[Provided records — start]
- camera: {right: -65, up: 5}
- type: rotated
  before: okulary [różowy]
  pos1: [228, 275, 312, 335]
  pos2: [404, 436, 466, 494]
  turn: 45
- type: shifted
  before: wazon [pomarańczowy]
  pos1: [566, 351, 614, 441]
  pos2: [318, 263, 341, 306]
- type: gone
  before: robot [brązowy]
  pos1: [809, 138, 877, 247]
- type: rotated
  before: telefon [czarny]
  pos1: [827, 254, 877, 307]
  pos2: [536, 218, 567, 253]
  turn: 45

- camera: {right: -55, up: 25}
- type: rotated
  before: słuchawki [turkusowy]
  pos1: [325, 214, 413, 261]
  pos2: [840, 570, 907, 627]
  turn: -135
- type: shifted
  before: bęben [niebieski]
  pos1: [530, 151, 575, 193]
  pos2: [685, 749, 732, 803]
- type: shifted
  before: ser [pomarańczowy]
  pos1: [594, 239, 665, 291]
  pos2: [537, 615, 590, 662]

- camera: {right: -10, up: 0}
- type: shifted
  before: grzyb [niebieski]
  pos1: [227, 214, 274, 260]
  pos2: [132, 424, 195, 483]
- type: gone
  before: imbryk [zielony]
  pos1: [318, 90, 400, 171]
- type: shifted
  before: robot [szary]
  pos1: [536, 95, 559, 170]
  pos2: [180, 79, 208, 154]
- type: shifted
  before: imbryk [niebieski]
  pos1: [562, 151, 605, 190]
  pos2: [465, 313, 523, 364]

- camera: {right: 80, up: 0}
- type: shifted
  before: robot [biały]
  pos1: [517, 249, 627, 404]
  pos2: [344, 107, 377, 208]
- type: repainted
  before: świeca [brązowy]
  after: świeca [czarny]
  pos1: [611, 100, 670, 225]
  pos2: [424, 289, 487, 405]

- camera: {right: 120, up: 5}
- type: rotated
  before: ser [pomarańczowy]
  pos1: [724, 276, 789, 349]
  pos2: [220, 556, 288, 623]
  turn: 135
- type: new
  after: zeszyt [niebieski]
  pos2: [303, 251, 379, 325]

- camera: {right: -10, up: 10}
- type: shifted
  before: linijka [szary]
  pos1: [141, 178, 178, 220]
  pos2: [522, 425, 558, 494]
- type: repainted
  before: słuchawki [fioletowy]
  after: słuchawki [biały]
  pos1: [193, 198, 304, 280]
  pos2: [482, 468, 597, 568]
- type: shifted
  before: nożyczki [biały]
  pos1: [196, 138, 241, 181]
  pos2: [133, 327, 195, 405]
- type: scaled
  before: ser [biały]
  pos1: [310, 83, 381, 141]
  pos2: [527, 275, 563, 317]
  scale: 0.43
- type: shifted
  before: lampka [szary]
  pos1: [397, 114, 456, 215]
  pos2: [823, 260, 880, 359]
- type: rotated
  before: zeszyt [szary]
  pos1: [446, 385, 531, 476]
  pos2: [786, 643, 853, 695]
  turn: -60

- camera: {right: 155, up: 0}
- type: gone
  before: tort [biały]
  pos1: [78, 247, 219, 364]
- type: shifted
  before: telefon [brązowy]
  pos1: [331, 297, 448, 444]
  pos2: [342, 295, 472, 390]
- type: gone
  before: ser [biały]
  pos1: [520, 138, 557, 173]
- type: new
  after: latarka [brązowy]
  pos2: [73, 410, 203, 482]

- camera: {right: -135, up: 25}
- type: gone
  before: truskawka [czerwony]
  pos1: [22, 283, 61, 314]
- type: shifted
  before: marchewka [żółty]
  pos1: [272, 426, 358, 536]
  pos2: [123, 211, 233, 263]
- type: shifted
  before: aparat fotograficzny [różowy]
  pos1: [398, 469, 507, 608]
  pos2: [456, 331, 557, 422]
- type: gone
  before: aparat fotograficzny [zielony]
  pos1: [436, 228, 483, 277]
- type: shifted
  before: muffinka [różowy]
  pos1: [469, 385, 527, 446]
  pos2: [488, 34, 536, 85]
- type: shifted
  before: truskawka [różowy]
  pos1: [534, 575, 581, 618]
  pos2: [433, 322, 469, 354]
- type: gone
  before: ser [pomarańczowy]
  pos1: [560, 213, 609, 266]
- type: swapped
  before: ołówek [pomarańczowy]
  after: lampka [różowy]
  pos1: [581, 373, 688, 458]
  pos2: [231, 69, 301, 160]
[Provided records — finish]
-- Instructions for the task --
Print all of the lines above so that each one matches its original exactly.

-- Output --
- camera: {right: -65, up: 5}
- type: rotated
  before: okulary [różowy]
  pos1: [228, 275, 312, 335]
  pos2: [404, 436, 466, 494]
  turn: 45
- type: shifted
  before: wazon [pomarańczowy]
  pos1: [566, 351, 614, 441]
  pos2: [318, 263, 341, 306]
- type: gone
  before: robot [brązowy]
  pos1: [809, 138, 877, 247]
- type: rotated
  before: telefon [czarny]
  pos1: [827, 254, 877, 307]
  pos2: [536, 218, 567, 253]
  turn: 45

- camera: {right: -55, up: 25}
- type: rotated
  before: słuchawki [turkusowy]
  pos1: [325, 214, 413, 261]
  pos2: [840, 570, 907, 627]
  turn: -135
- type: shifted
  before: bęben [niebieski]
  pos1: [530, 151, 575, 193]
  pos2: [685, 749, 732, 803]
- type: shifted
  before: ser [pomarańczowy]
  pos1: [594, 239, 665, 291]
  pos2: [537, 615, 590, 662]

- camera: {right: -10, up: 0}
- type: shifted
  before: grzyb [niebieski]
  pos1: [227, 214, 274, 260]
  pos2: [132, 424, 195, 483]
- type: gone
  before: imbryk [zielony]
  pos1: [318, 90, 400, 171]
- type: shifted
  before: robot [szary]
  pos1: [536, 95, 559, 170]
  pos2: [180, 79, 208, 154]
- type: shifted
  before: imbryk [niebieski]
  pos1: [562, 151, 605, 190]
  pos2: [465, 313, 523, 364]

- camera: {right: 80, up: 0}
- type: shifted
  before: robot [biały]
  pos1: [517, 249, 627, 404]
  pos2: [344, 107, 377, 208]
- type: repainted
  before: świeca [brązowy]
  after: świeca [czarny]
  pos1: [611, 100, 670, 225]
  pos2: [424, 289, 487, 405]

- camera: {right: 120, up: 5}
- type: rotated
  before: ser [pomarańczowy]
  pos1: [724, 276, 789, 349]
  pos2: [220, 556, 288, 623]
  turn: 135
- type: new
  after: zeszyt [niebieski]
  pos2: [303, 251, 379, 325]

- camera: {right: -10, up: 10}
- type: shifted
  before: linijka [szary]
  pos1: [141, 178, 178, 220]
  pos2: [522, 425, 558, 494]
- type: repainted
  before: słuchawki [fioletowy]
  after: słuchawki [biały]
  pos1: [193, 198, 304, 280]
  pos2: [482, 468, 597, 568]
- type: shifted
  before: nożyczki [biały]
  pos1: [196, 138, 241, 181]
  pos2: [133, 327, 195, 405]
- type: scaled
  before: ser [biały]
  pos1: [310, 83, 381, 141]
  pos2: [527, 275, 563, 317]
  scale: 0.43
- type: shifted
  before: lampka [szary]
  pos1: [397, 114, 456, 215]
  pos2: [823, 260, 880, 359]
- type: rotated
  before: zeszyt [szary]
  pos1: [446, 385, 531, 476]
  pos2: [786, 643, 853, 695]
  turn: -60

- camera: {right: 155, up: 0}
- type: gone
  before: tort [biały]
  pos1: [78, 247, 219, 364]
- type: shifted
  before: telefon [brązowy]
  pos1: [331, 297, 448, 444]
  pos2: [342, 295, 472, 390]
- type: gone
  before: ser [biały]
  pos1: [520, 138, 557, 173]
- type: new
  after: latarka [brązowy]
  pos2: [73, 410, 203, 482]

- camera: {right: -135, up: 25}
- type: gone
  before: truskawka [czerwony]
  pos1: [22, 283, 61, 314]
- type: shifted
  before: marchewka [żółty]
  pos1: [272, 426, 358, 536]
  pos2: [123, 211, 233, 263]
- type: shifted
  before: aparat fotograficzny [różowy]
  pos1: [398, 469, 507, 608]
  pos2: [456, 331, 557, 422]
- type: gone
  before: aparat fotograficzny [zielony]
  pos1: [436, 228, 483, 277]
- type: shifted
  before: muffinka [różowy]
  pos1: [469, 385, 527, 446]
  pos2: [488, 34, 536, 85]
- type: shifted
  before: truskawka [różowy]
  pos1: [534, 575, 581, 618]
  pos2: [433, 322, 469, 354]
- type: gone
  before: ser [pomarańczowy]
  pos1: [560, 213, 609, 266]
- type: swapped
  before: ołówek [pomarańczowy]
  after: lampka [różowy]
  pos1: [581, 373, 688, 458]
  pos2: [231, 69, 301, 160]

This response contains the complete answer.